Problem statement: Copy out every line of the material below without changing anything, but omit the picture lines.

Dataset entries
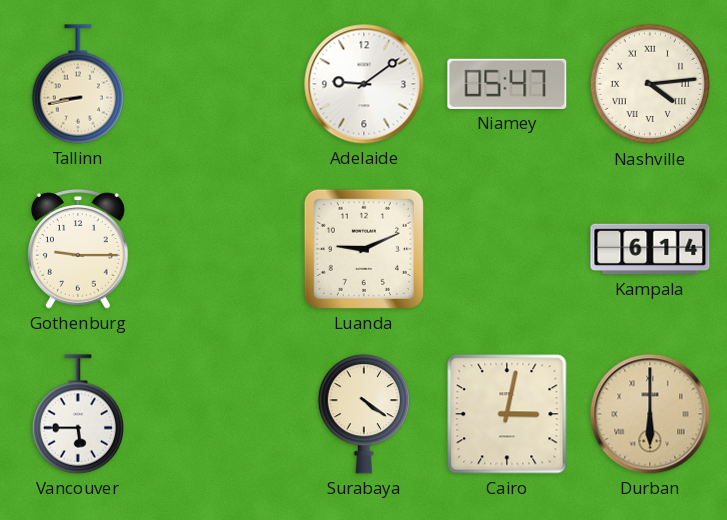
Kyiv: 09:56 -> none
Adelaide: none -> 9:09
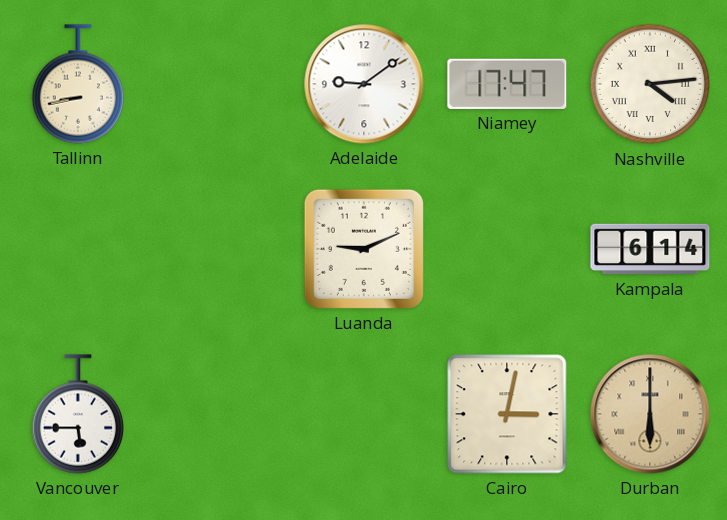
Niamey: 05:47 -> 17:47
Gothenburg: 9:15 -> none
Surabaya: 4:21 -> none
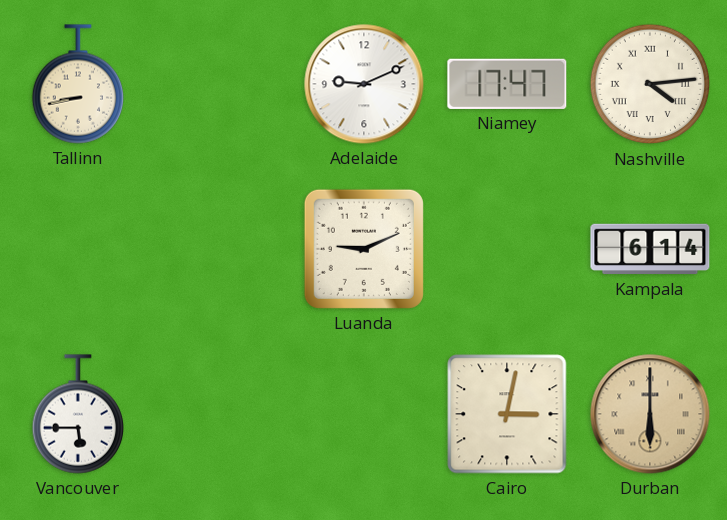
Adelaide: 9:09 -> 9:11
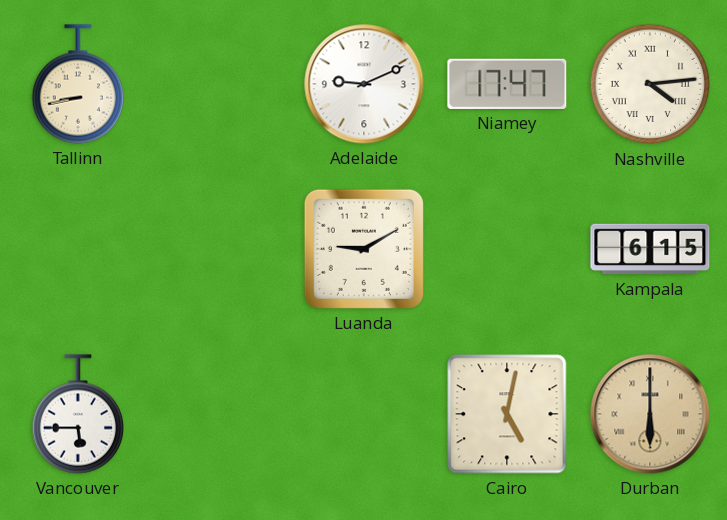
Luanda: 9:11 -> 9:10
Kampala: 6:14 -> 6:15
Cairo: 3:02 -> 5:02
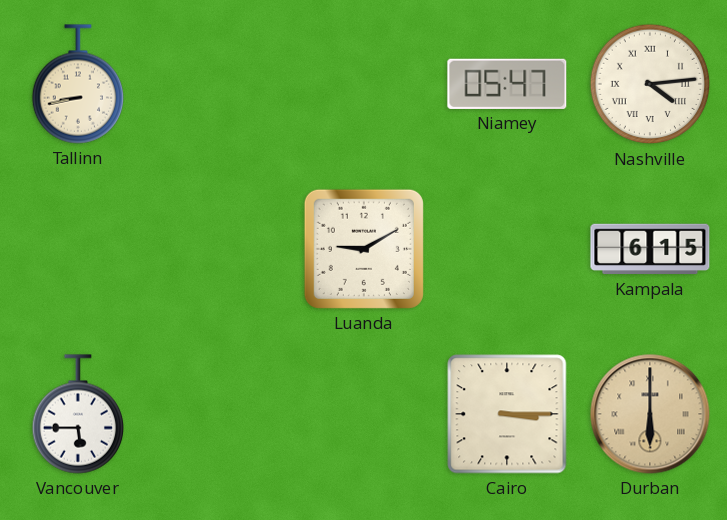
Adelaide: 9:11 -> none
Niamey: 17:47 -> 05:47
Cairo: 5:02 -> 3:15
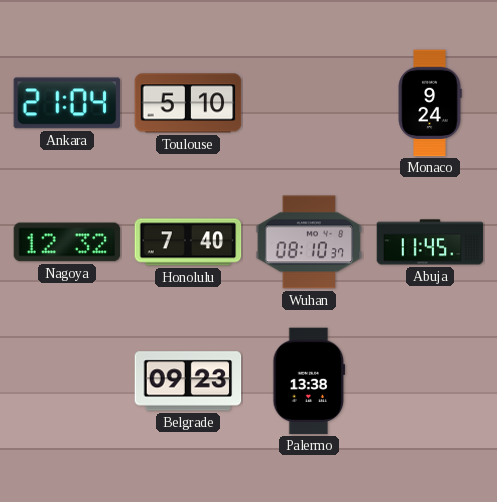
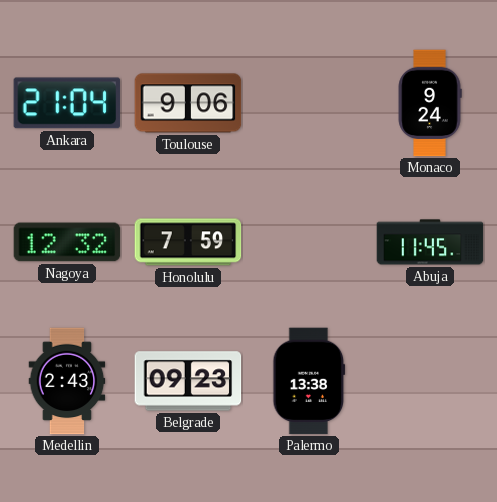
Toulouse: 5:10 -> 9:06
Honolulu: 7:40 -> 7:59
Wuhan: 08:10 -> none
Medellin: none -> 2:43
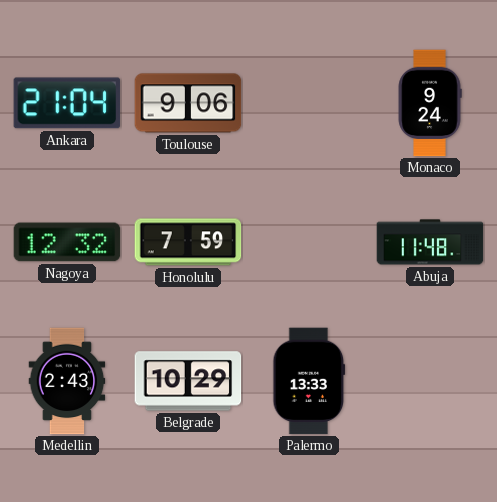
Abuja: 11:45 -> 11:48
Belgrade: 09:23 -> 10:29
Palermo: 13:38 -> 13:33
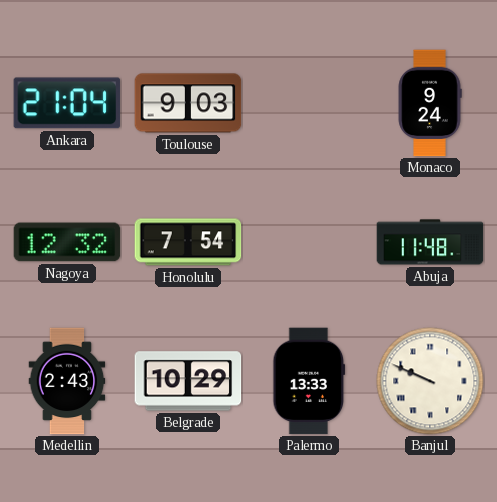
Toulouse: 9:06 -> 9:03
Honolulu: 7:59 -> 7:54
Banjul: none -> 9:49
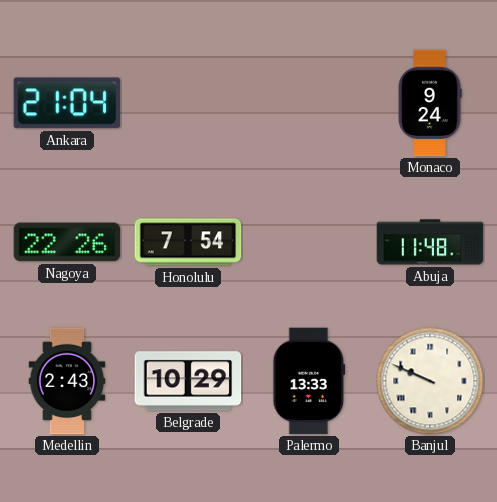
Toulouse: 9:03 -> none
Nagoya: 12:32 -> 22:26
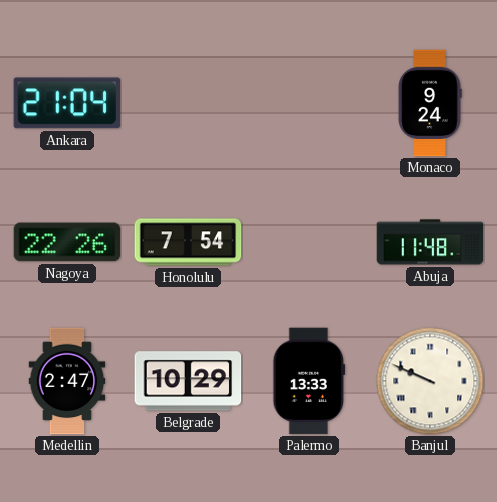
Medellin: 2:43 -> 2:47
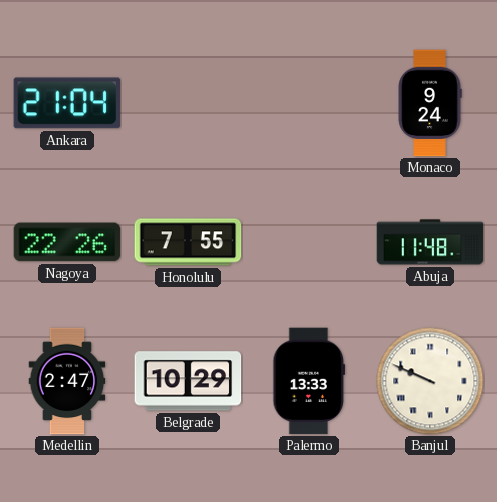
Honolulu: 7:54 -> 7:55
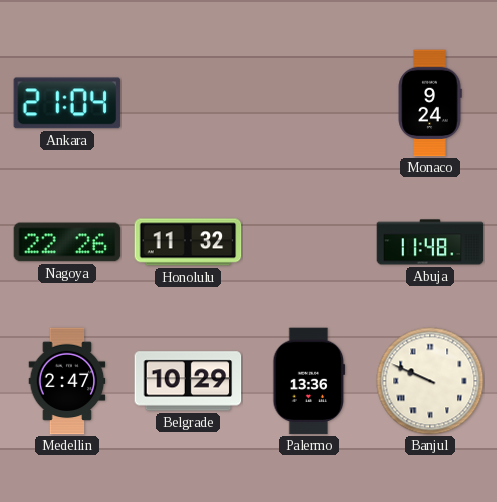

Result of this task:
Kyiv: 09:56 -> none
Adelaide: none -> 9:09
Niamey: 05:47 -> 17:47
Gothenburg: 9:15 -> none
Surabaya: 4:21 -> none
Adelaide: 9:09 -> 9:11
Luanda: 9:11 -> 9:10
Kampala: 6:14 -> 6:15
Cairo: 3:02 -> 5:02
Adelaide: 9:11 -> none
Niamey: 17:47 -> 05:47
Cairo: 5:02 -> 3:15
Toulouse: 5:10 -> 9:06
Honolulu: 7:40 -> 7:59
Wuhan: 08:10 -> none
Medellin: none -> 2:43
Abuja: 11:45 -> 11:48
Belgrade: 09:23 -> 10:29
Palermo: 13:38 -> 13:33
Toulouse: 9:06 -> 9:03
Honolulu: 7:59 -> 7:54
Banjul: none -> 9:49
Toulouse: 9:03 -> none
Nagoya: 12:32 -> 22:26
Medellin: 2:43 -> 2:47
Honolulu: 7:54 -> 7:55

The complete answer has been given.